- **Work item**:
Find the line with "KEYS pin K1: D7 -> none" in the entries below. Repeat it, every following line, and the line with "TEMP1 pin VCC: 3V3 -> none", exactly and with nothing added.

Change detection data
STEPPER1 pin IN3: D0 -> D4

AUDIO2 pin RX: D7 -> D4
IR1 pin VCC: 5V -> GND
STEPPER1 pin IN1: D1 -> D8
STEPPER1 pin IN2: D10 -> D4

...

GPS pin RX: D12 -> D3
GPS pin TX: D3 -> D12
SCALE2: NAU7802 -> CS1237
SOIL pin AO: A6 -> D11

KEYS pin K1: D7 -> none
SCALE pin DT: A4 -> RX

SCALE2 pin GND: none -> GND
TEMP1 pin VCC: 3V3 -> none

* * *

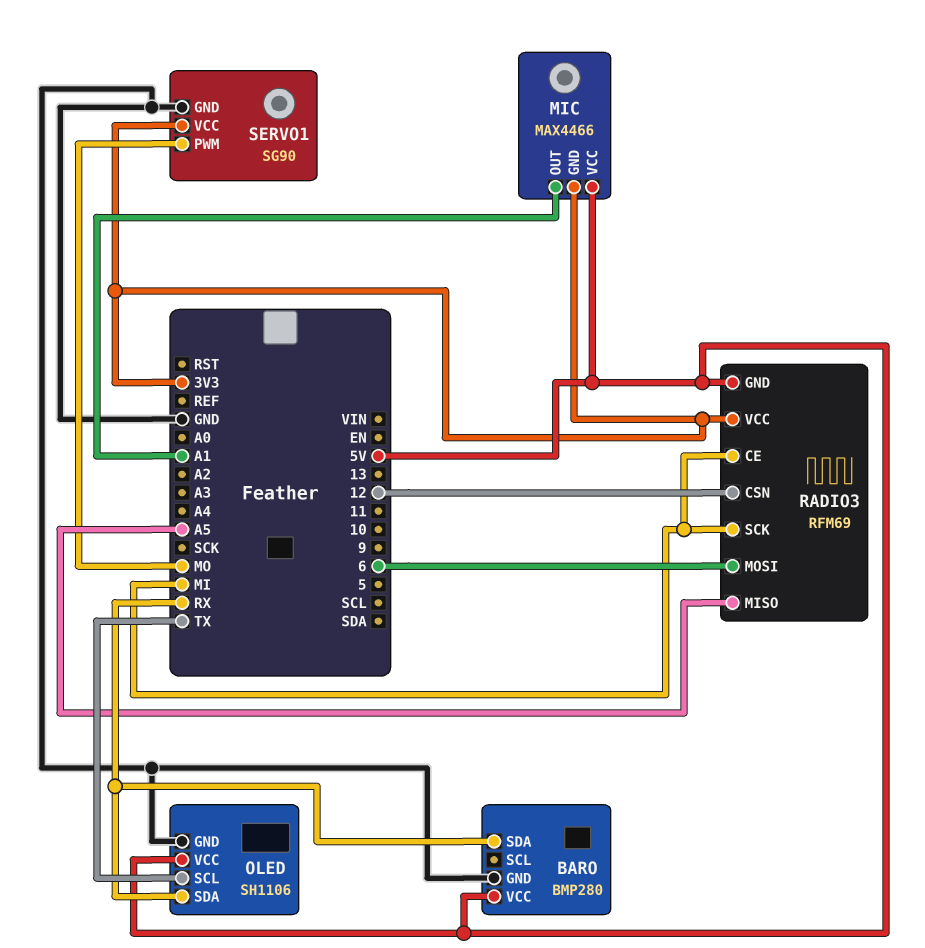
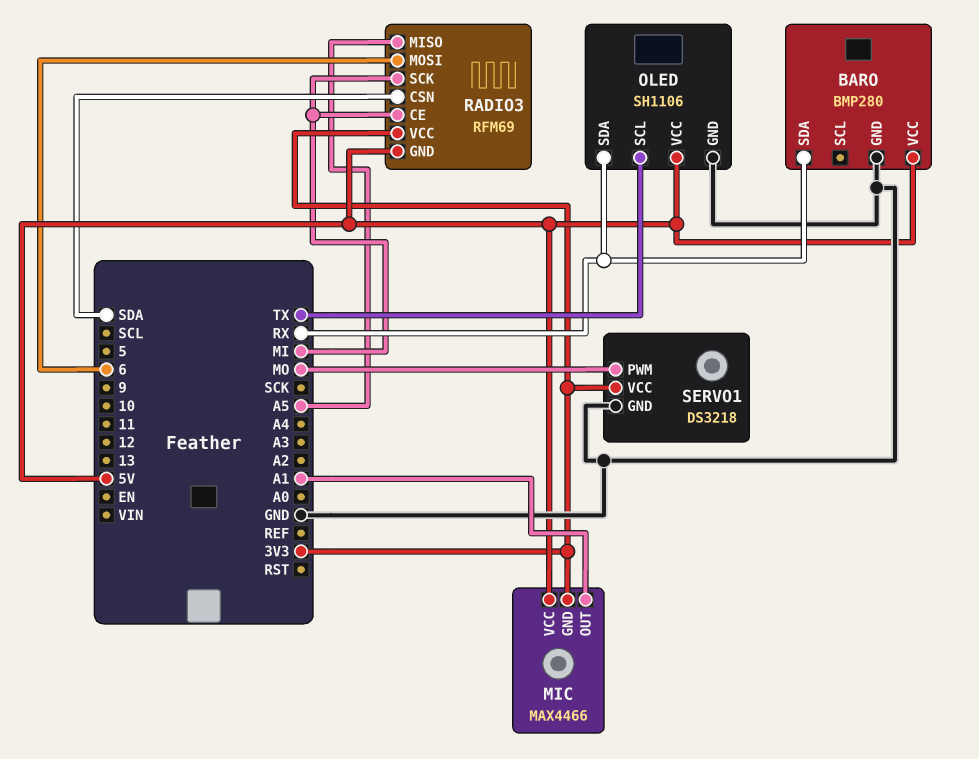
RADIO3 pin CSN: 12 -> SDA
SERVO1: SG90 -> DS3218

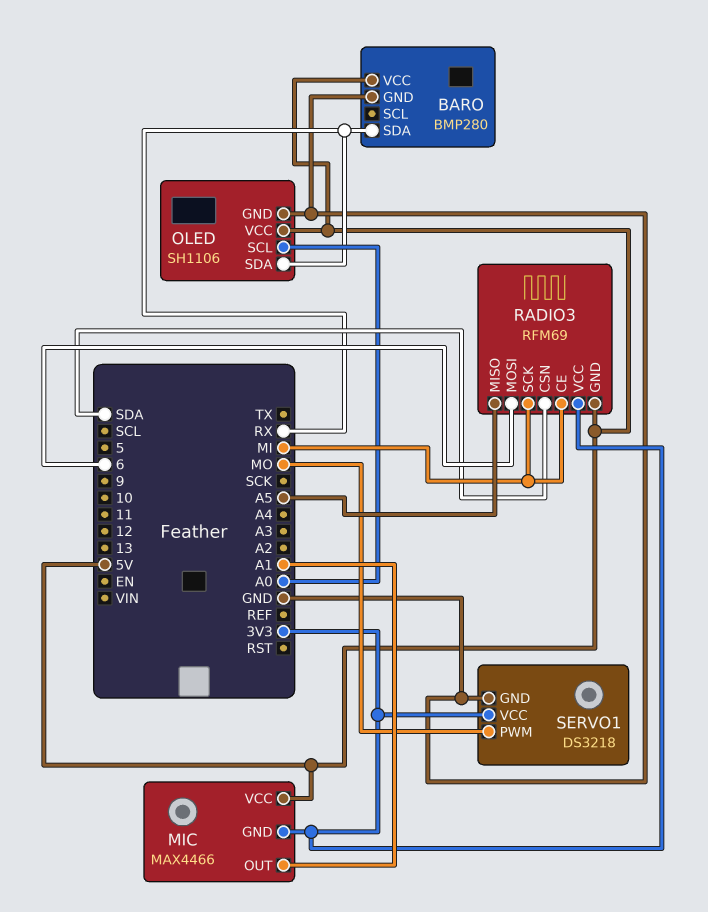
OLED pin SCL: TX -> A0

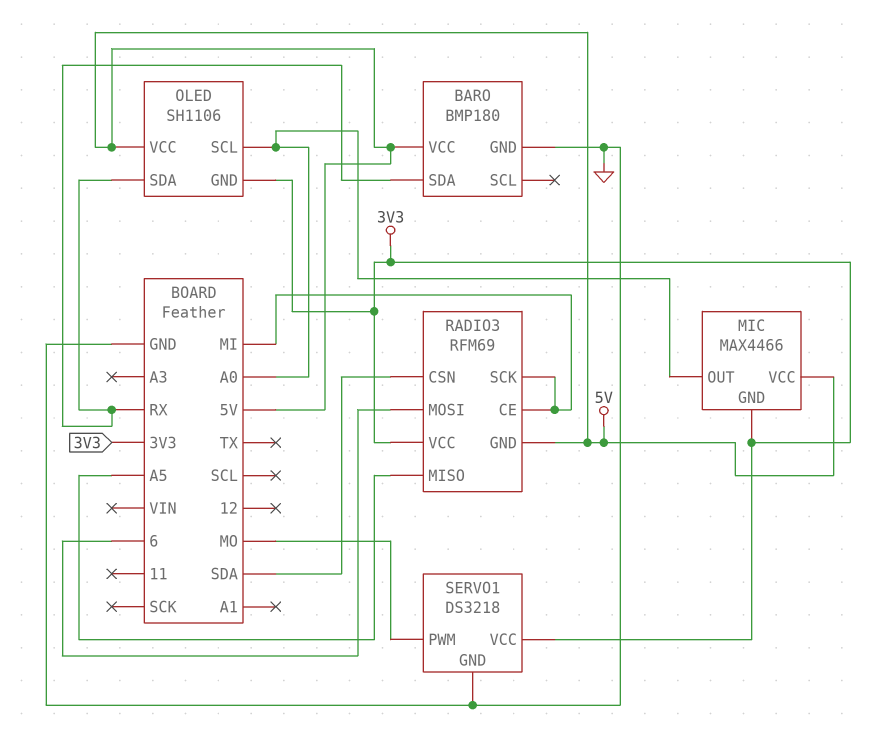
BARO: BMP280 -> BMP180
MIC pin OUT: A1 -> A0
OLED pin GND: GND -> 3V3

- **Solution to the exercise**:
KEYS pin K1: D7 -> none
SCALE pin DT: A4 -> RX

SCALE2 pin GND: none -> GND
TEMP1 pin VCC: 3V3 -> none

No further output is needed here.